DATA FOR ANALYSIS —
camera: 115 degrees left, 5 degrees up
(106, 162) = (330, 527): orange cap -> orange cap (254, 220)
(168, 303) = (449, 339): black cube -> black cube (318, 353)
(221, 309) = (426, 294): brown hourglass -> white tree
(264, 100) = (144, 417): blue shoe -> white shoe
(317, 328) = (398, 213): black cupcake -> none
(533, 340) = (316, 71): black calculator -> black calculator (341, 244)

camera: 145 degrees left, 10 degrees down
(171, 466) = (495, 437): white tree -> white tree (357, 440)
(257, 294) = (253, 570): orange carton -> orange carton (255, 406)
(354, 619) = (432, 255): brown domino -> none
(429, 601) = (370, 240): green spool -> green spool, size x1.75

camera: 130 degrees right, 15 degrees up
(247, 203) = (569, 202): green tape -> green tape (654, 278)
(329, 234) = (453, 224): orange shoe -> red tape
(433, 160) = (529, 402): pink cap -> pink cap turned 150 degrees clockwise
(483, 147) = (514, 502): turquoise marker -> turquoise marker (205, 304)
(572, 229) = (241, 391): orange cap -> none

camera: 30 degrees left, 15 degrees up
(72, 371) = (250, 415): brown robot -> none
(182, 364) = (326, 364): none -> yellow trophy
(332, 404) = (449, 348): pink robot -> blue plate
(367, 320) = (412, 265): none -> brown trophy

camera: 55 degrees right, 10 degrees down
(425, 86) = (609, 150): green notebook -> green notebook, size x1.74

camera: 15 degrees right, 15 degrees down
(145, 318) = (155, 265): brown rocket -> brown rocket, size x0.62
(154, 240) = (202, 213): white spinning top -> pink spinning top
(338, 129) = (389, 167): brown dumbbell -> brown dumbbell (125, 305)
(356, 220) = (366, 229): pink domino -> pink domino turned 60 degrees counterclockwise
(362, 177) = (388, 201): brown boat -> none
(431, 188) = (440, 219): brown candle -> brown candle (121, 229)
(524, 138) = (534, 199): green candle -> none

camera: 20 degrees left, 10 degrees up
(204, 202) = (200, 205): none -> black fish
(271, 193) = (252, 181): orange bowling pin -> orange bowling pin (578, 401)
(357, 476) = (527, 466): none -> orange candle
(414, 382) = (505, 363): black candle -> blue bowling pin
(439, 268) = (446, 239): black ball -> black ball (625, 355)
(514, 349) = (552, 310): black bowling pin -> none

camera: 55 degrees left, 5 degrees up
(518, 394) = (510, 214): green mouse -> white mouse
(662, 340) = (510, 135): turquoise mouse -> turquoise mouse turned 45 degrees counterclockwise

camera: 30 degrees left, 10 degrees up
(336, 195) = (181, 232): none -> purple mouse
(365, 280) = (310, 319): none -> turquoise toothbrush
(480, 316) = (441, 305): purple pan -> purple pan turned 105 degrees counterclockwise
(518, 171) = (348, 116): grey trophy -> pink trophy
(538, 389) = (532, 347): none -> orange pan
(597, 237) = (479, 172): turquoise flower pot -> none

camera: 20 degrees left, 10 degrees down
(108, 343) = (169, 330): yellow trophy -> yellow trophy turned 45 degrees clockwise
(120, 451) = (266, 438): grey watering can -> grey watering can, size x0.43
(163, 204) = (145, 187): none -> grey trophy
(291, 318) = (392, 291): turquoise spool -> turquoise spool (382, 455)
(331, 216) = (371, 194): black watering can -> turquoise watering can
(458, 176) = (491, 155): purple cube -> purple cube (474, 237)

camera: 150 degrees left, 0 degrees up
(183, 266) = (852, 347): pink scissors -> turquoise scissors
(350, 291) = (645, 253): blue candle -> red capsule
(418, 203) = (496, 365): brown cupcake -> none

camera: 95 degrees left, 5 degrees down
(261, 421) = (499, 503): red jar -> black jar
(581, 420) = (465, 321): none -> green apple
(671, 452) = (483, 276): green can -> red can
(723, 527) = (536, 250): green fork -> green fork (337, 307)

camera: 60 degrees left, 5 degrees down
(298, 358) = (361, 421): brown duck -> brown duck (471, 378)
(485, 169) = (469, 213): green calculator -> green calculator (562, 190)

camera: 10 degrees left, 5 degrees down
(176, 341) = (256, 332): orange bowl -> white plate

REQUIREMENT — Your answer must be an exact copy of all the entries.

RESULT FOR THIS TASK —
camera: 115 degrees left, 5 degrees up
(106, 162) = (330, 527): orange cap -> orange cap (254, 220)
(168, 303) = (449, 339): black cube -> black cube (318, 353)
(221, 309) = (426, 294): brown hourglass -> white tree
(264, 100) = (144, 417): blue shoe -> white shoe
(317, 328) = (398, 213): black cupcake -> none
(533, 340) = (316, 71): black calculator -> black calculator (341, 244)

camera: 145 degrees left, 10 degrees down
(171, 466) = (495, 437): white tree -> white tree (357, 440)
(257, 294) = (253, 570): orange carton -> orange carton (255, 406)
(354, 619) = (432, 255): brown domino -> none
(429, 601) = (370, 240): green spool -> green spool, size x1.75

camera: 130 degrees right, 15 degrees up
(247, 203) = (569, 202): green tape -> green tape (654, 278)
(329, 234) = (453, 224): orange shoe -> red tape
(433, 160) = (529, 402): pink cap -> pink cap turned 150 degrees clockwise
(483, 147) = (514, 502): turquoise marker -> turquoise marker (205, 304)
(572, 229) = (241, 391): orange cap -> none

camera: 30 degrees left, 15 degrees up
(72, 371) = (250, 415): brown robot -> none
(182, 364) = (326, 364): none -> yellow trophy
(332, 404) = (449, 348): pink robot -> blue plate
(367, 320) = (412, 265): none -> brown trophy

camera: 55 degrees right, 10 degrees down
(425, 86) = (609, 150): green notebook -> green notebook, size x1.74

camera: 15 degrees right, 15 degrees down
(145, 318) = (155, 265): brown rocket -> brown rocket, size x0.62
(154, 240) = (202, 213): white spinning top -> pink spinning top
(338, 129) = (389, 167): brown dumbbell -> brown dumbbell (125, 305)
(356, 220) = (366, 229): pink domino -> pink domino turned 60 degrees counterclockwise
(362, 177) = (388, 201): brown boat -> none
(431, 188) = (440, 219): brown candle -> brown candle (121, 229)
(524, 138) = (534, 199): green candle -> none

camera: 20 degrees left, 10 degrees up
(204, 202) = (200, 205): none -> black fish
(271, 193) = (252, 181): orange bowling pin -> orange bowling pin (578, 401)
(357, 476) = (527, 466): none -> orange candle
(414, 382) = (505, 363): black candle -> blue bowling pin
(439, 268) = (446, 239): black ball -> black ball (625, 355)
(514, 349) = (552, 310): black bowling pin -> none

camera: 55 degrees left, 5 degrees up
(518, 394) = (510, 214): green mouse -> white mouse
(662, 340) = (510, 135): turquoise mouse -> turquoise mouse turned 45 degrees counterclockwise

camera: 30 degrees left, 10 degrees up
(336, 195) = (181, 232): none -> purple mouse
(365, 280) = (310, 319): none -> turquoise toothbrush
(480, 316) = (441, 305): purple pan -> purple pan turned 105 degrees counterclockwise
(518, 171) = (348, 116): grey trophy -> pink trophy
(538, 389) = (532, 347): none -> orange pan
(597, 237) = (479, 172): turquoise flower pot -> none

camera: 20 degrees left, 10 degrees down
(108, 343) = (169, 330): yellow trophy -> yellow trophy turned 45 degrees clockwise
(120, 451) = (266, 438): grey watering can -> grey watering can, size x0.43
(163, 204) = (145, 187): none -> grey trophy
(291, 318) = (392, 291): turquoise spool -> turquoise spool (382, 455)
(331, 216) = (371, 194): black watering can -> turquoise watering can
(458, 176) = (491, 155): purple cube -> purple cube (474, 237)

camera: 150 degrees left, 0 degrees up
(183, 266) = (852, 347): pink scissors -> turquoise scissors
(350, 291) = (645, 253): blue candle -> red capsule
(418, 203) = (496, 365): brown cupcake -> none

camera: 95 degrees left, 5 degrees down
(261, 421) = (499, 503): red jar -> black jar
(581, 420) = (465, 321): none -> green apple
(671, 452) = (483, 276): green can -> red can
(723, 527) = (536, 250): green fork -> green fork (337, 307)

camera: 60 degrees left, 5 degrees down
(298, 358) = (361, 421): brown duck -> brown duck (471, 378)
(485, 169) = (469, 213): green calculator -> green calculator (562, 190)

camera: 10 degrees left, 5 degrees down
(176, 341) = (256, 332): orange bowl -> white plate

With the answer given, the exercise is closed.